[Source records]
- - -

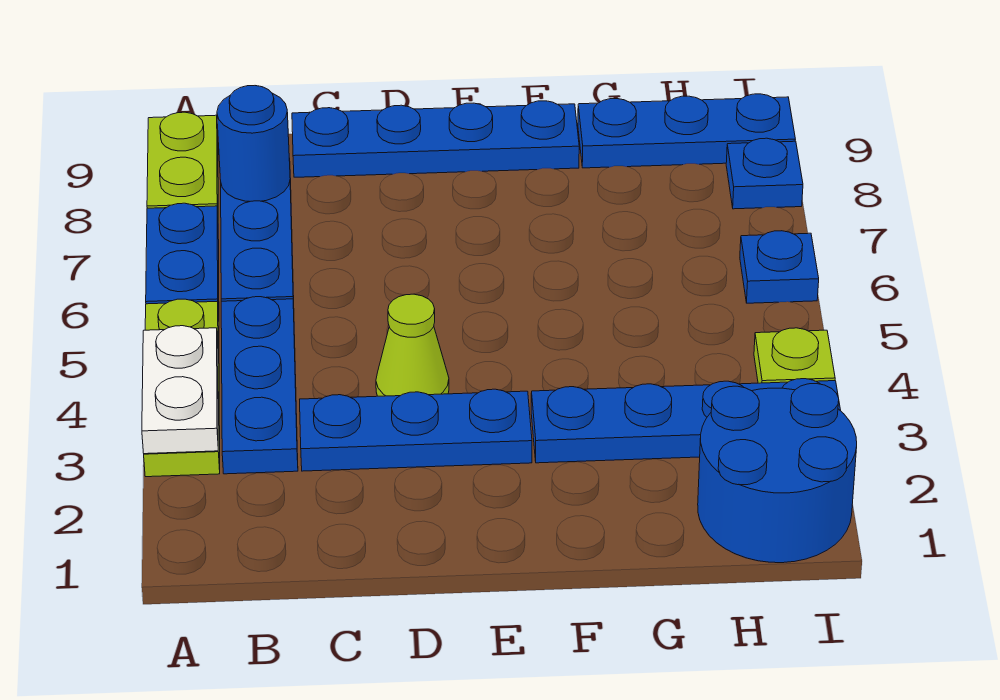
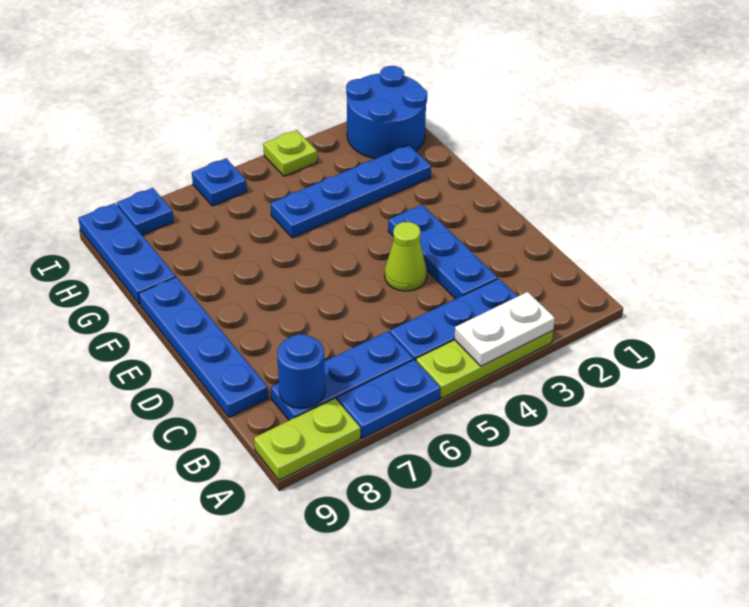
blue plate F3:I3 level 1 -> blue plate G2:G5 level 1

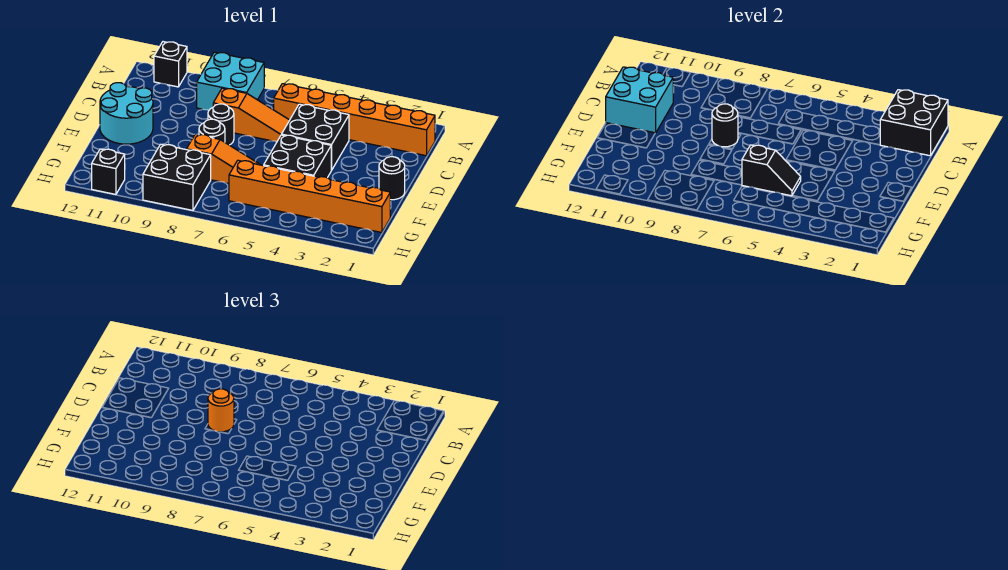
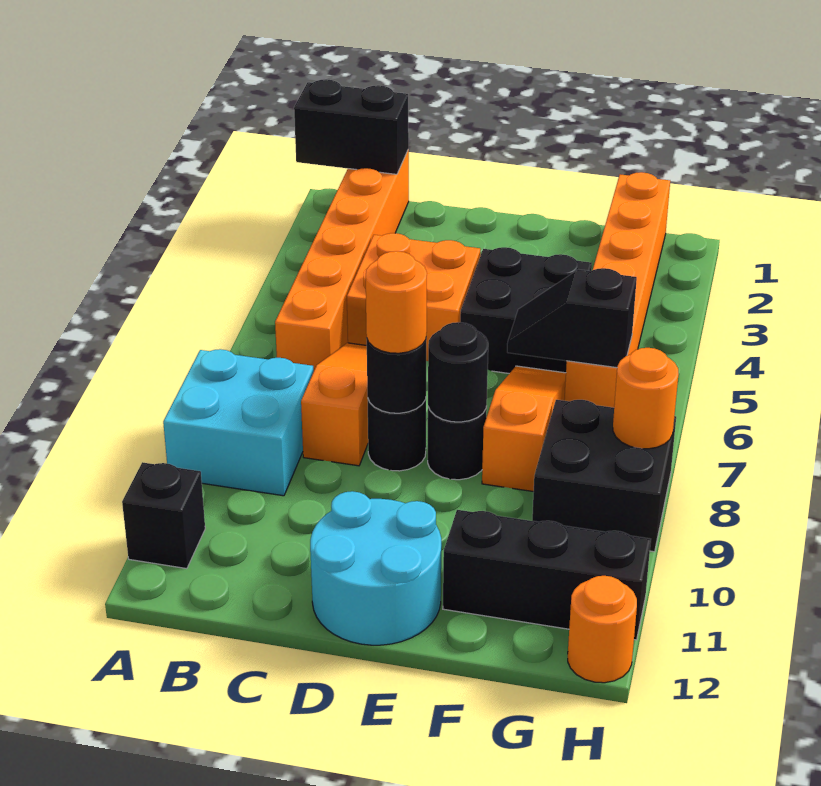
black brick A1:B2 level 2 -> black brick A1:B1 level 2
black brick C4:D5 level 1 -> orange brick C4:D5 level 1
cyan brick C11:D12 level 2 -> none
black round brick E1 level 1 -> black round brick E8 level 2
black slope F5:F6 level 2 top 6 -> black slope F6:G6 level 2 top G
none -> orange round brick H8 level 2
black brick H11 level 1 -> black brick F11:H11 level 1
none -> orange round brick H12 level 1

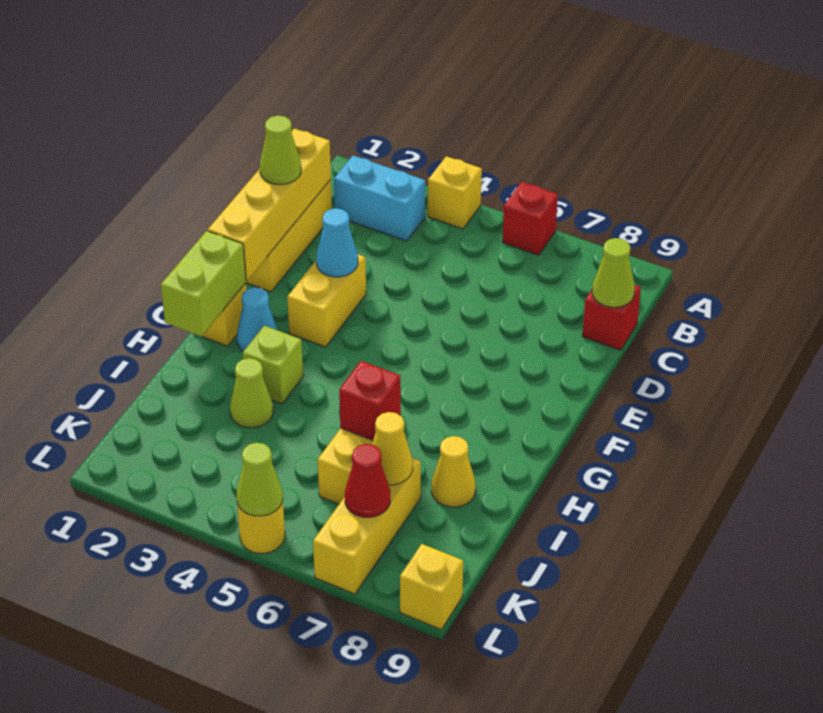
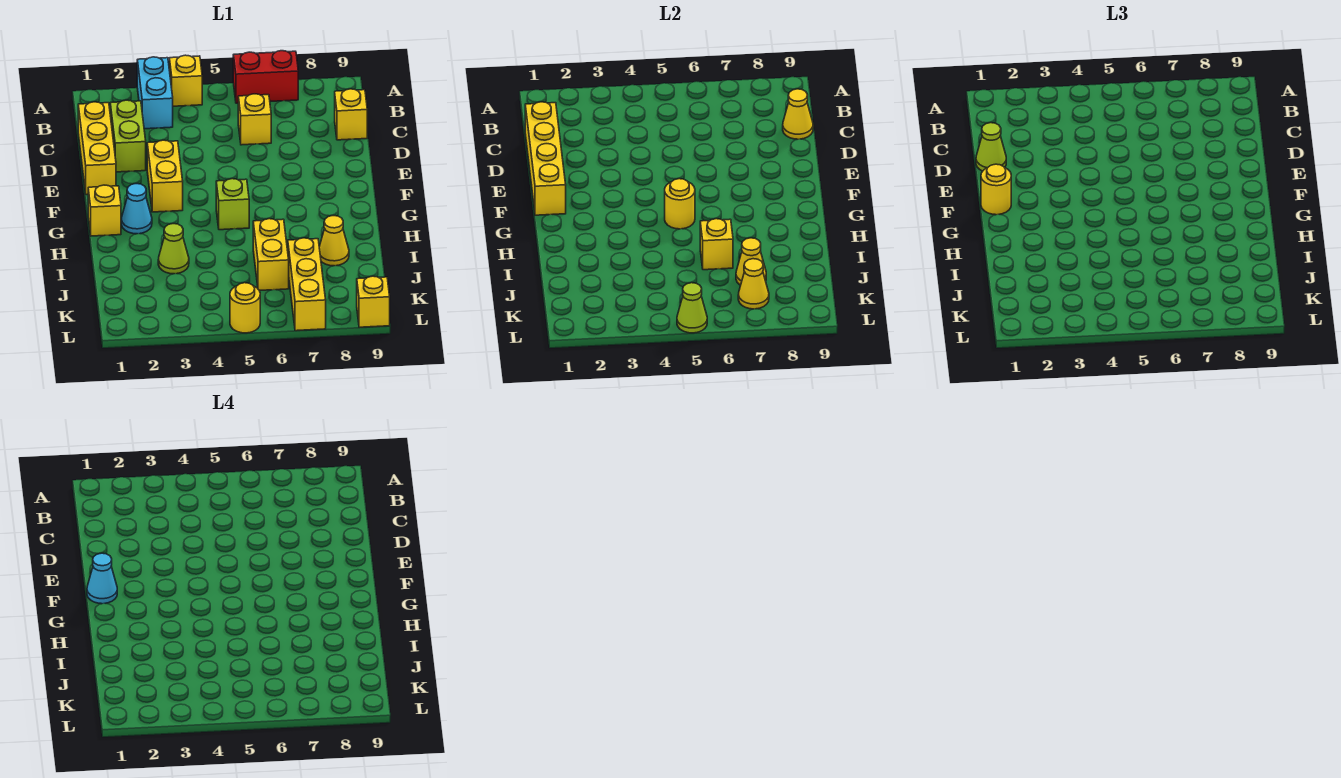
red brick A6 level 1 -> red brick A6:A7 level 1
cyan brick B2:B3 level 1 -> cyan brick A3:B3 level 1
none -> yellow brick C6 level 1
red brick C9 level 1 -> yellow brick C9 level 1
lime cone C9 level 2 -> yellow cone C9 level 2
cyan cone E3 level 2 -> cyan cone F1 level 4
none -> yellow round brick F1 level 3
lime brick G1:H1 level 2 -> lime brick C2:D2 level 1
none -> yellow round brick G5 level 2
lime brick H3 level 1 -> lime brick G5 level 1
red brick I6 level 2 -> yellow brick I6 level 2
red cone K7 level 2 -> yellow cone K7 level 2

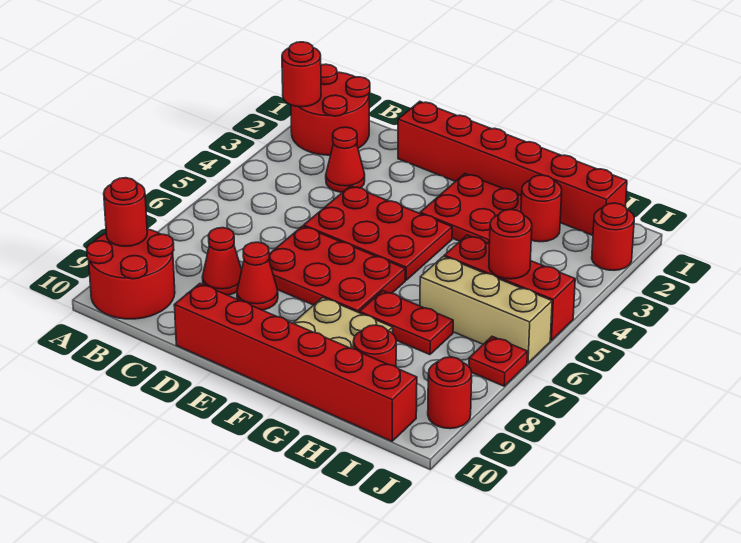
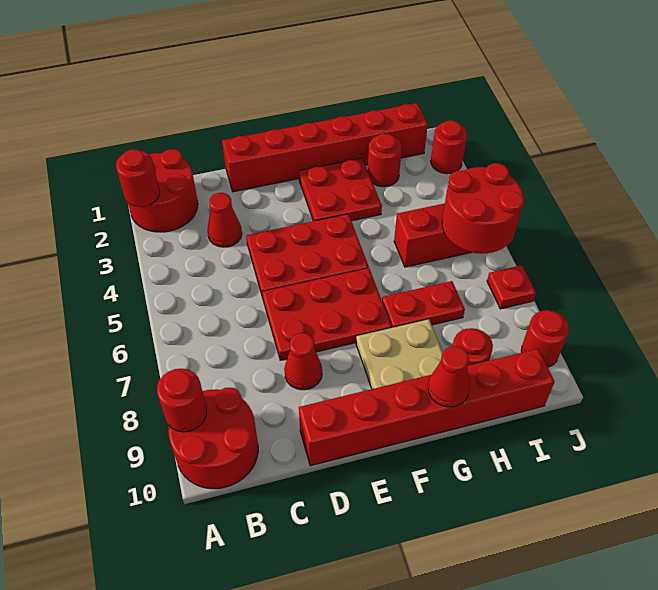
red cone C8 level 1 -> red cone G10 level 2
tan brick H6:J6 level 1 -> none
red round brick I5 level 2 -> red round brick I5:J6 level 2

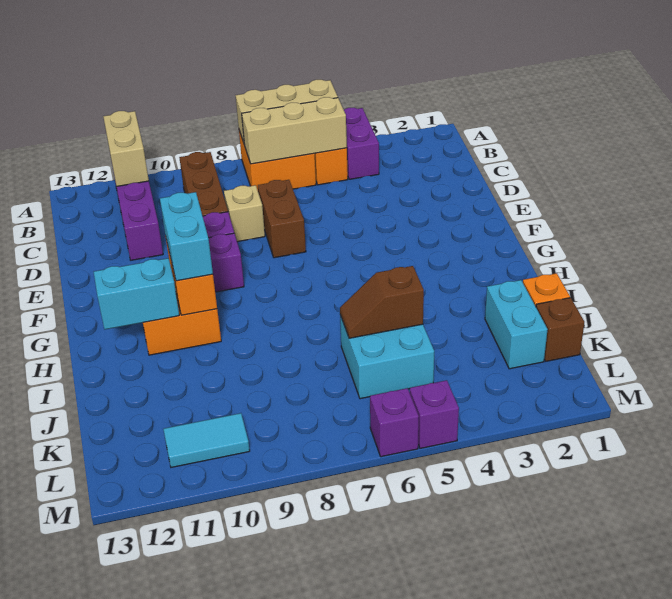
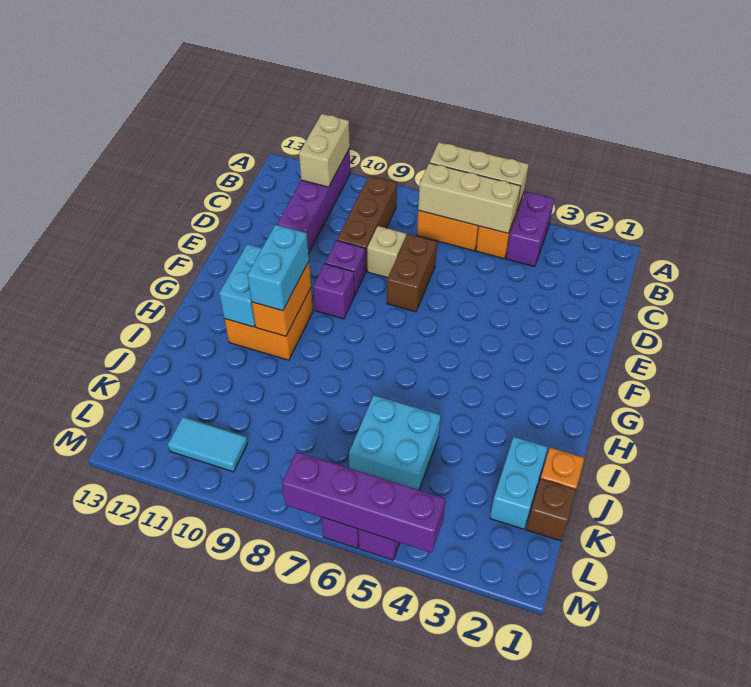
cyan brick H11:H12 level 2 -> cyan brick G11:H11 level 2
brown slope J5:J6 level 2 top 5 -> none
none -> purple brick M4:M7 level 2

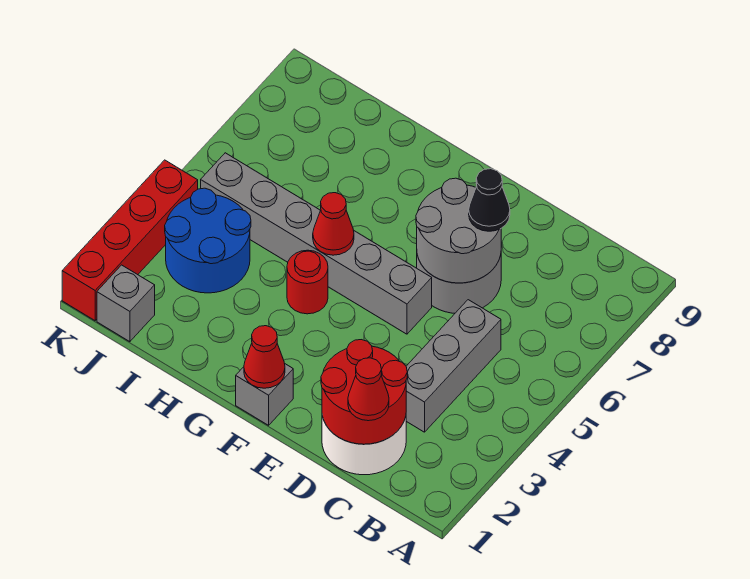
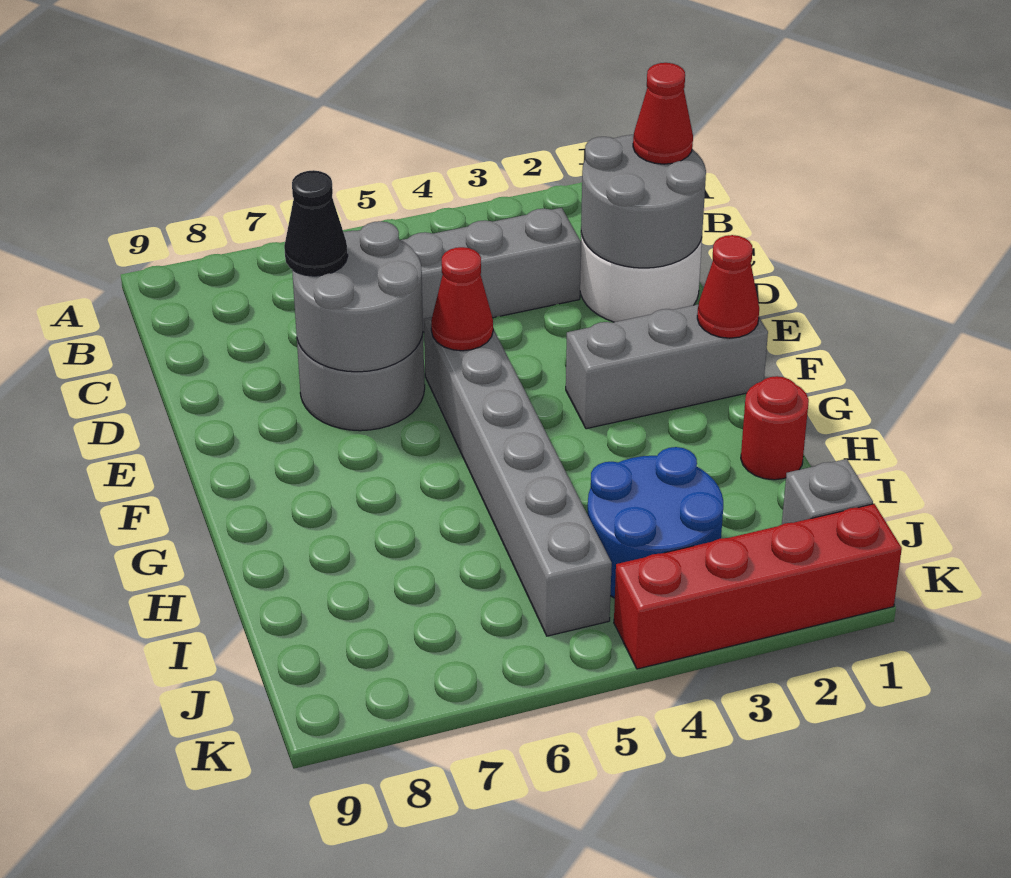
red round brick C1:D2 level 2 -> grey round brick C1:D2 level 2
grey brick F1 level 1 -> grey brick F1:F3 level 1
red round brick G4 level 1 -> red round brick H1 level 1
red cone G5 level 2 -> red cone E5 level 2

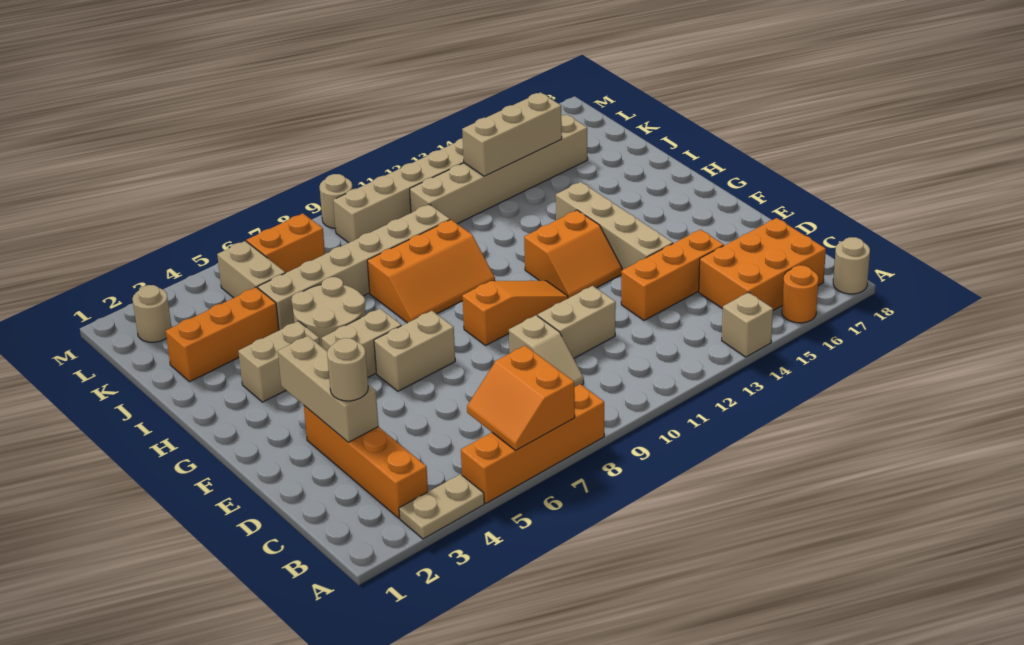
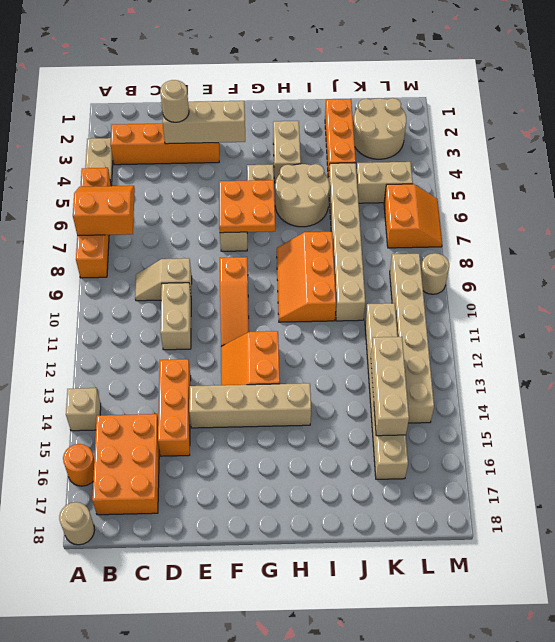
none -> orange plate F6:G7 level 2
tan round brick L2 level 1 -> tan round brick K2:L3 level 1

- - -

Only the lines from the start of the records to the one containing "red cone G5 level 2 -> red cone E5 level 2" should be repeated, exactly and with both ends kept; drop any pictures.

blue plate F3:I3 level 1 -> blue plate G2:G5 level 1

black brick A1:B2 level 2 -> black brick A1:B1 level 2
black brick C4:D5 level 1 -> orange brick C4:D5 level 1
cyan brick C11:D12 level 2 -> none
black round brick E1 level 1 -> black round brick E8 level 2
black slope F5:F6 level 2 top 6 -> black slope F6:G6 level 2 top G
none -> orange round brick H8 level 2
black brick H11 level 1 -> black brick F11:H11 level 1
none -> orange round brick H12 level 1

red brick A6 level 1 -> red brick A6:A7 level 1
cyan brick B2:B3 level 1 -> cyan brick A3:B3 level 1
none -> yellow brick C6 level 1
red brick C9 level 1 -> yellow brick C9 level 1
lime cone C9 level 2 -> yellow cone C9 level 2
cyan cone E3 level 2 -> cyan cone F1 level 4
none -> yellow round brick F1 level 3
lime brick G1:H1 level 2 -> lime brick C2:D2 level 1
none -> yellow round brick G5 level 2
lime brick H3 level 1 -> lime brick G5 level 1
red brick I6 level 2 -> yellow brick I6 level 2
red cone K7 level 2 -> yellow cone K7 level 2

red cone C8 level 1 -> red cone G10 level 2
tan brick H6:J6 level 1 -> none
red round brick I5 level 2 -> red round brick I5:J6 level 2

cyan brick H11:H12 level 2 -> cyan brick G11:H11 level 2
brown slope J5:J6 level 2 top 5 -> none
none -> purple brick M4:M7 level 2

red round brick C1:D2 level 2 -> grey round brick C1:D2 level 2
grey brick F1 level 1 -> grey brick F1:F3 level 1
red round brick G4 level 1 -> red round brick H1 level 1
red cone G5 level 2 -> red cone E5 level 2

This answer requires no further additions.